- Task details
Starting with the line that has "R3: none -> 56k (DGND, N_11)" in the records below and ending with the line that has "V1: 5V (plus", output those lines exactly and nothing more; omit the pictures.

*** Opening of Extracted material ***

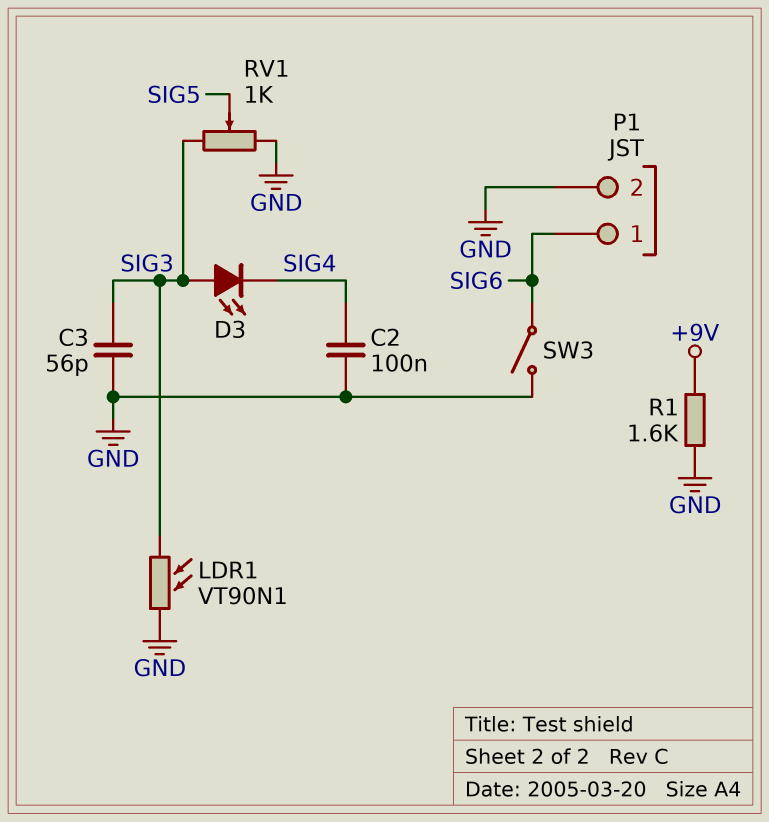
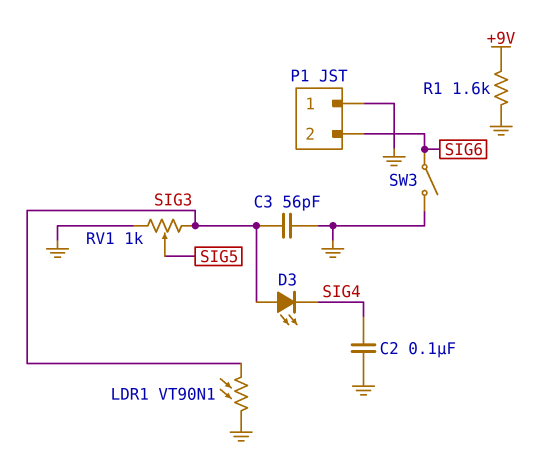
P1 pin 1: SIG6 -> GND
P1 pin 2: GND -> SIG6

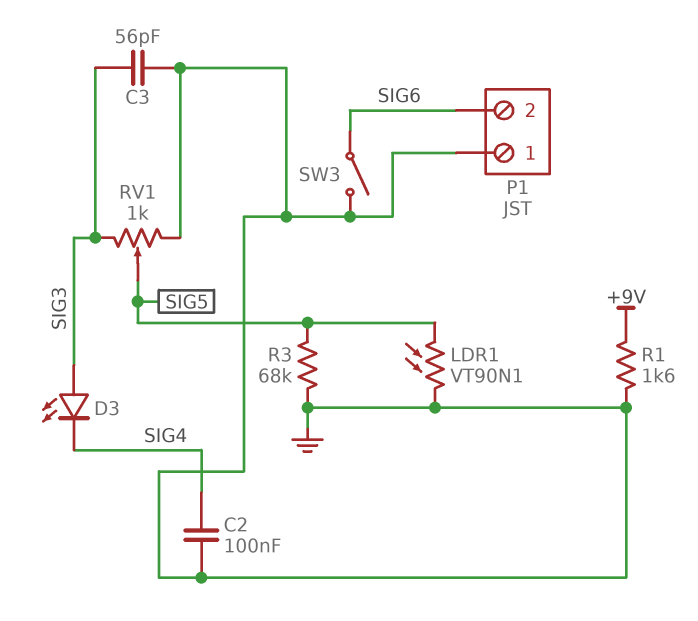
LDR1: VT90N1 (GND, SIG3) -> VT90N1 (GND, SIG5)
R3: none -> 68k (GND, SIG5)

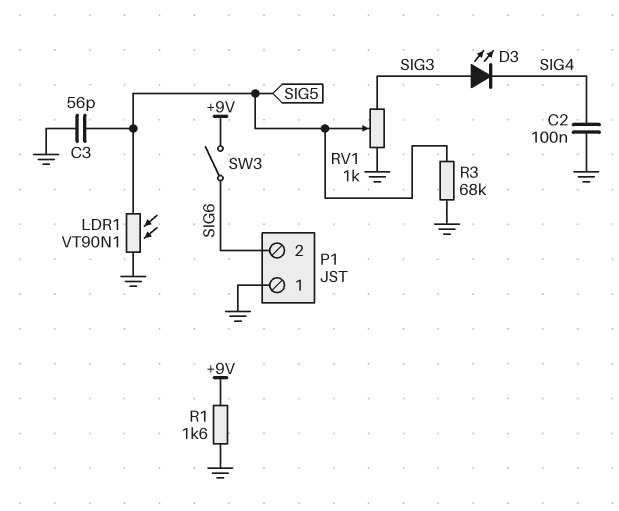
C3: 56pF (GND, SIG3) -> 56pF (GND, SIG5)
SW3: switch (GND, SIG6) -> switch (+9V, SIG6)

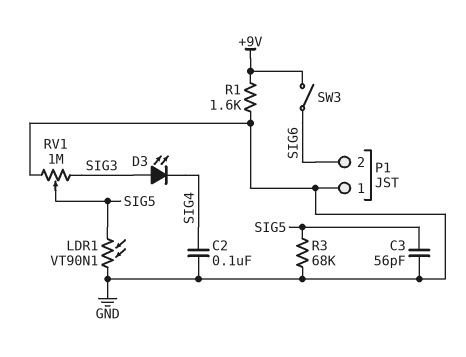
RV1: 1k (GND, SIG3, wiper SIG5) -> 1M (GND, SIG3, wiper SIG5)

*** Close of Extracted material ***
*** Opening of Extracted material ***

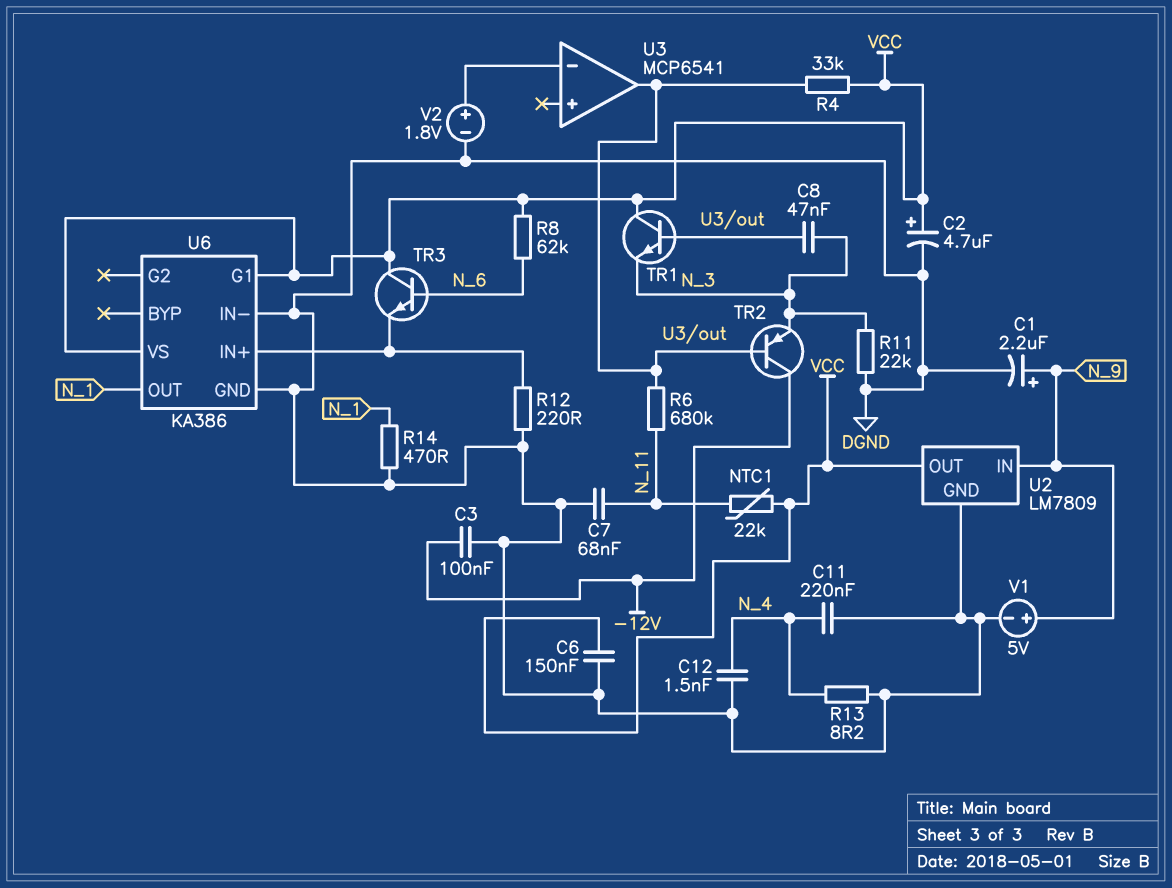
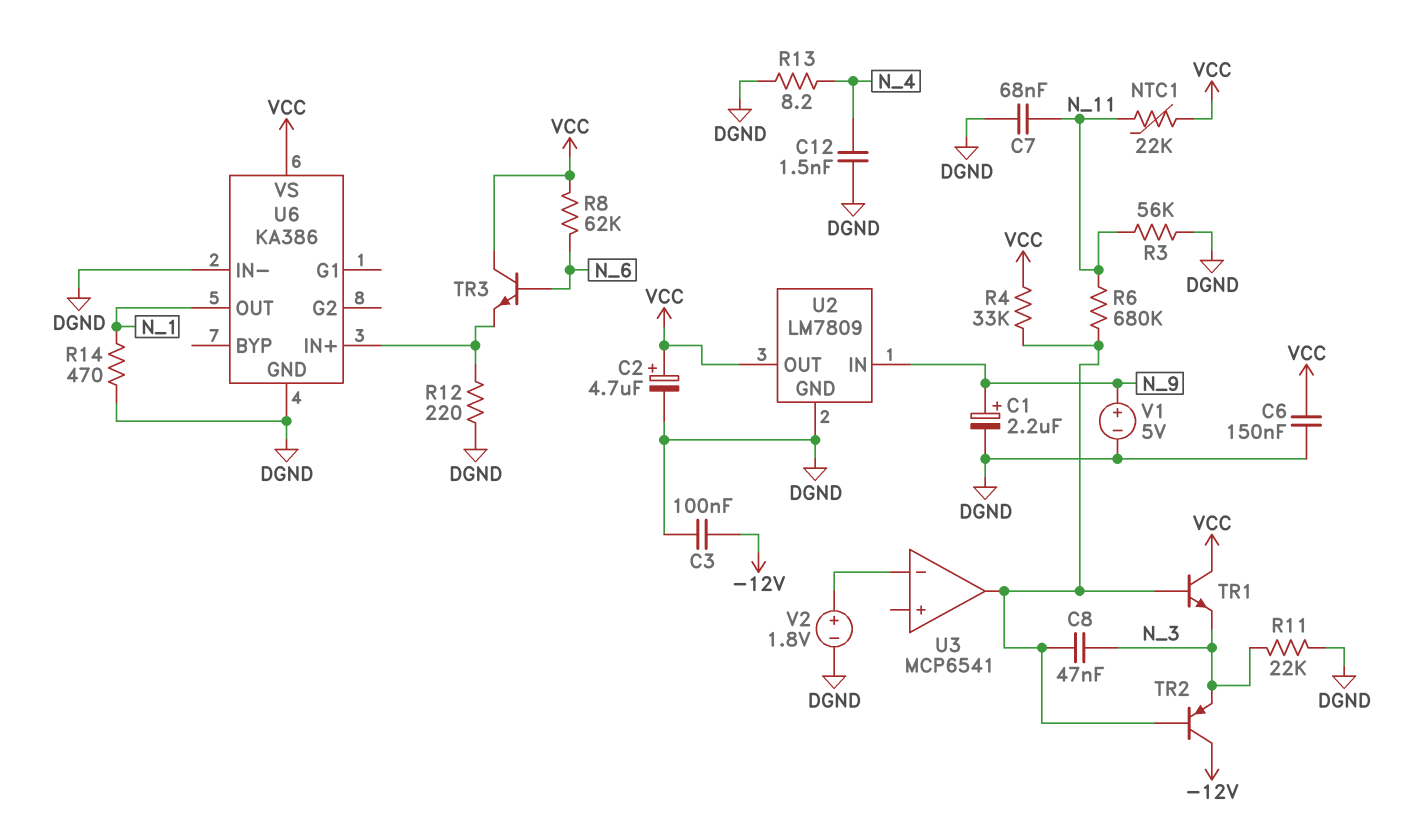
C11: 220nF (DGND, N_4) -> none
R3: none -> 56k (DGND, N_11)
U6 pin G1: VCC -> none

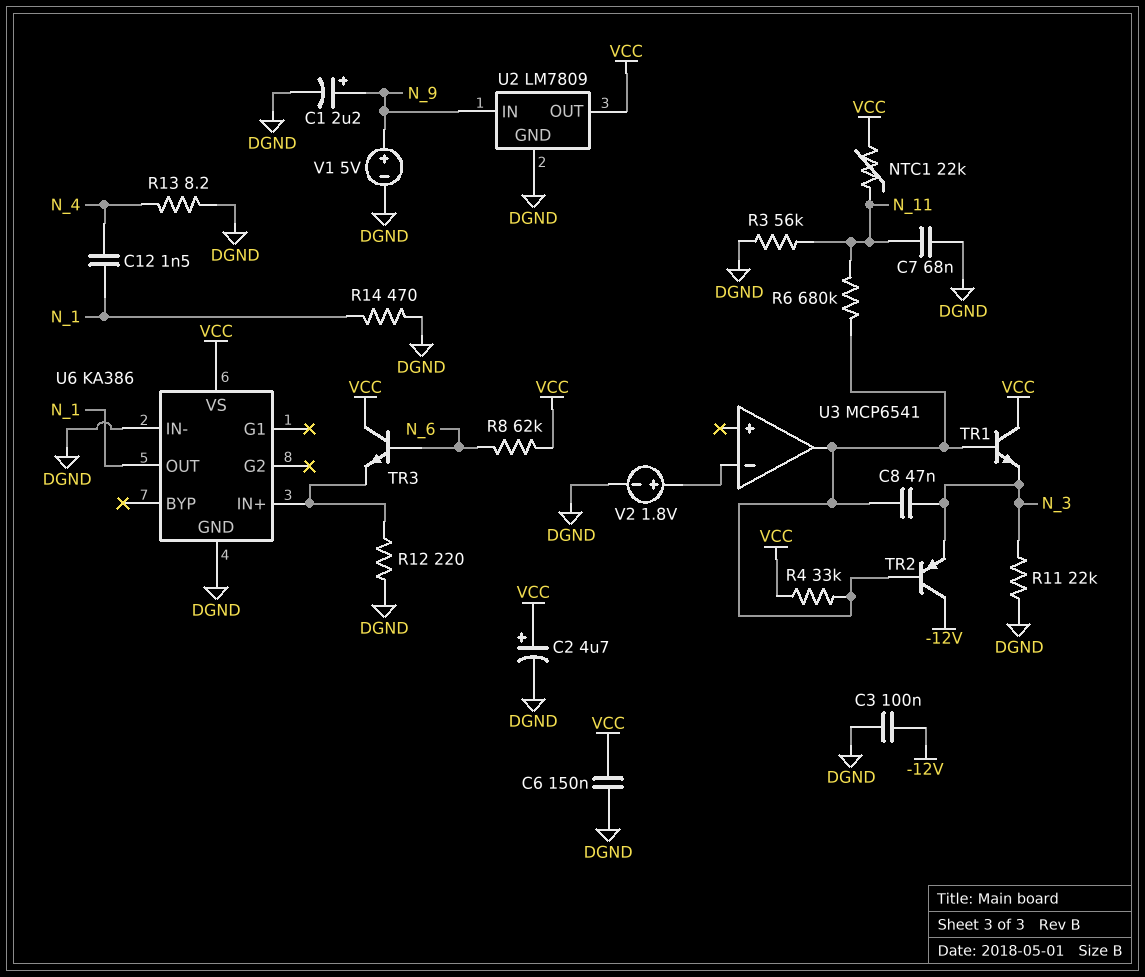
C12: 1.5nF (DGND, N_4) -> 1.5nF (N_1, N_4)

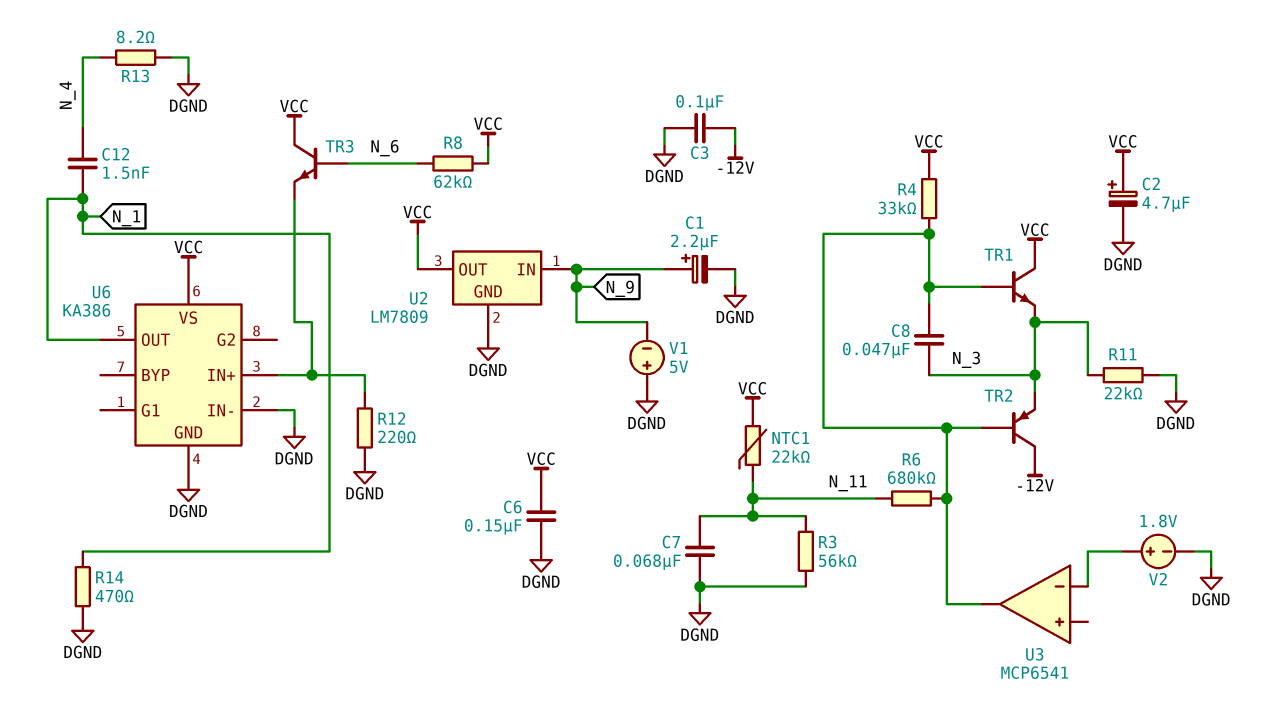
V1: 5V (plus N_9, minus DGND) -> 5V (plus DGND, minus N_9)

*** Close of Extracted material ***

- Result for this task
R3: none -> 56k (DGND, N_11)
U6 pin G1: VCC -> none

C12: 1.5nF (DGND, N_4) -> 1.5nF (N_1, N_4)

V1: 5V (plus N_9, minus DGND) -> 5V (plus DGND, minus N_9)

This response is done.